Task details:
Take the line with "R16: 1.2k (SUM2, VX) -> 33k (SUM2, VX)" and the rest of the lines after it, to the end of the entries, and restate them exactly.

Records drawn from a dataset
# # #
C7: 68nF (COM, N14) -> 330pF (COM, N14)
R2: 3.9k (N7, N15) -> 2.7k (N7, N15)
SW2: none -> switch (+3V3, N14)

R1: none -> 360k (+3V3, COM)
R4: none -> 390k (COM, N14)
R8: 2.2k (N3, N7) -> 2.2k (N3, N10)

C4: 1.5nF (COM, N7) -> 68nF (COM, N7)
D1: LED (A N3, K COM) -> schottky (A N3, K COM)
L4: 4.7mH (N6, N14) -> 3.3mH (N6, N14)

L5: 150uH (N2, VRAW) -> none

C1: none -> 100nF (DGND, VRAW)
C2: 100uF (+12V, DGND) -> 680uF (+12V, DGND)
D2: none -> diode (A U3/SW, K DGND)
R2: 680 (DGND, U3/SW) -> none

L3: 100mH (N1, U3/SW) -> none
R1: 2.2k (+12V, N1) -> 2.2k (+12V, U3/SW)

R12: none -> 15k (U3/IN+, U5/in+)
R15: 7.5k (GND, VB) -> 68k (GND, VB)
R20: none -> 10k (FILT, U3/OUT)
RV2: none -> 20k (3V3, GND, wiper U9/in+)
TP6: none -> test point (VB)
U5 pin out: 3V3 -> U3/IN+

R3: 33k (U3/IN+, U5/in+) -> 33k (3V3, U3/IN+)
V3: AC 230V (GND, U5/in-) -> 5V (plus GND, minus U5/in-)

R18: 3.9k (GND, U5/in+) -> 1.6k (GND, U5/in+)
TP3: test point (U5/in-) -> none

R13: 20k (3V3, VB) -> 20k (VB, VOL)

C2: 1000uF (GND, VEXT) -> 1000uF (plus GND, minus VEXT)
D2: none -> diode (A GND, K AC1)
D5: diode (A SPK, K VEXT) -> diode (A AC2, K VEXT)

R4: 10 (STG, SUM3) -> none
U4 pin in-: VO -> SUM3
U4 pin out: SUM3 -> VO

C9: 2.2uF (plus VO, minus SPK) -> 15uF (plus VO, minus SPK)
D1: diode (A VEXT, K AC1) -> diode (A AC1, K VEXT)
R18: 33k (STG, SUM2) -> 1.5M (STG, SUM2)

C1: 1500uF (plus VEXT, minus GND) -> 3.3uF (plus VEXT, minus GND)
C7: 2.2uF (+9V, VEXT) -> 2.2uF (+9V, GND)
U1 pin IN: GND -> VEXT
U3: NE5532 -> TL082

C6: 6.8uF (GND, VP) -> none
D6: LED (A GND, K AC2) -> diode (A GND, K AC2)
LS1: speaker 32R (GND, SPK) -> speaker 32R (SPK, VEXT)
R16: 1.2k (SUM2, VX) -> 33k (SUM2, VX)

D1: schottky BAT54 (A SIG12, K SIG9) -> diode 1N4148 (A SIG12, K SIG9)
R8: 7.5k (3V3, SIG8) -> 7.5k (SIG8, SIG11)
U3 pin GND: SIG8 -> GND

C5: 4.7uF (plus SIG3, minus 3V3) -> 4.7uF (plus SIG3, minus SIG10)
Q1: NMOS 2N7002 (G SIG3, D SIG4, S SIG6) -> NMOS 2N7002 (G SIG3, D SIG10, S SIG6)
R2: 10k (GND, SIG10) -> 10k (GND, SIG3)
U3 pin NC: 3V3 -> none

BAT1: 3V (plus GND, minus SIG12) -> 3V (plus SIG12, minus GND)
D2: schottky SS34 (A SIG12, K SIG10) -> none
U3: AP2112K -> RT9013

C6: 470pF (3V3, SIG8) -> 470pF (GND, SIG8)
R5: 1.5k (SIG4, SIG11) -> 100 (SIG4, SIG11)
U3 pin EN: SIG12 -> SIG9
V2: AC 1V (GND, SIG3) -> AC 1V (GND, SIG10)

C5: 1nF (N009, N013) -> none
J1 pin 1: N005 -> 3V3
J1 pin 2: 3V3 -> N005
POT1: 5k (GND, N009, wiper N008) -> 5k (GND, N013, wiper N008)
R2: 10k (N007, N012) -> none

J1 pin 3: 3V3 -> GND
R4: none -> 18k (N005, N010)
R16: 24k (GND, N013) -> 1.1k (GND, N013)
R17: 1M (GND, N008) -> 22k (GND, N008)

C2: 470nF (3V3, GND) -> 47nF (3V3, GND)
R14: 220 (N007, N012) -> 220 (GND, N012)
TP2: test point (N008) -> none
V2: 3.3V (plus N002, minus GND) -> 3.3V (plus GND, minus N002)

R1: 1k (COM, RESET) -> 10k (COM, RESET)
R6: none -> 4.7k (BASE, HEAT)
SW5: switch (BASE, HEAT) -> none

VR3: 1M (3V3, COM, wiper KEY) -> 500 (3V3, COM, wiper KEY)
# # #
Answer to this problem:
R16: 1.2k (SUM2, VX) -> 33k (SUM2, VX)

D1: schottky BAT54 (A SIG12, K SIG9) -> diode 1N4148 (A SIG12, K SIG9)
R8: 7.5k (3V3, SIG8) -> 7.5k (SIG8, SIG11)
U3 pin GND: SIG8 -> GND

C5: 4.7uF (plus SIG3, minus 3V3) -> 4.7uF (plus SIG3, minus SIG10)
Q1: NMOS 2N7002 (G SIG3, D SIG4, S SIG6) -> NMOS 2N7002 (G SIG3, D SIG10, S SIG6)
R2: 10k (GND, SIG10) -> 10k (GND, SIG3)
U3 pin NC: 3V3 -> none

BAT1: 3V (plus GND, minus SIG12) -> 3V (plus SIG12, minus GND)
D2: schottky SS34 (A SIG12, K SIG10) -> none
U3: AP2112K -> RT9013

C6: 470pF (3V3, SIG8) -> 470pF (GND, SIG8)
R5: 1.5k (SIG4, SIG11) -> 100 (SIG4, SIG11)
U3 pin EN: SIG12 -> SIG9
V2: AC 1V (GND, SIG3) -> AC 1V (GND, SIG10)

C5: 1nF (N009, N013) -> none
J1 pin 1: N005 -> 3V3
J1 pin 2: 3V3 -> N005
POT1: 5k (GND, N009, wiper N008) -> 5k (GND, N013, wiper N008)
R2: 10k (N007, N012) -> none

J1 pin 3: 3V3 -> GND
R4: none -> 18k (N005, N010)
R16: 24k (GND, N013) -> 1.1k (GND, N013)
R17: 1M (GND, N008) -> 22k (GND, N008)

C2: 470nF (3V3, GND) -> 47nF (3V3, GND)
R14: 220 (N007, N012) -> 220 (GND, N012)
TP2: test point (N008) -> none
V2: 3.3V (plus N002, minus GND) -> 3.3V (plus GND, minus N002)

R1: 1k (COM, RESET) -> 10k (COM, RESET)
R6: none -> 4.7k (BASE, HEAT)
SW5: switch (BASE, HEAT) -> none

VR3: 1M (3V3, COM, wiper KEY) -> 500 (3V3, COM, wiper KEY)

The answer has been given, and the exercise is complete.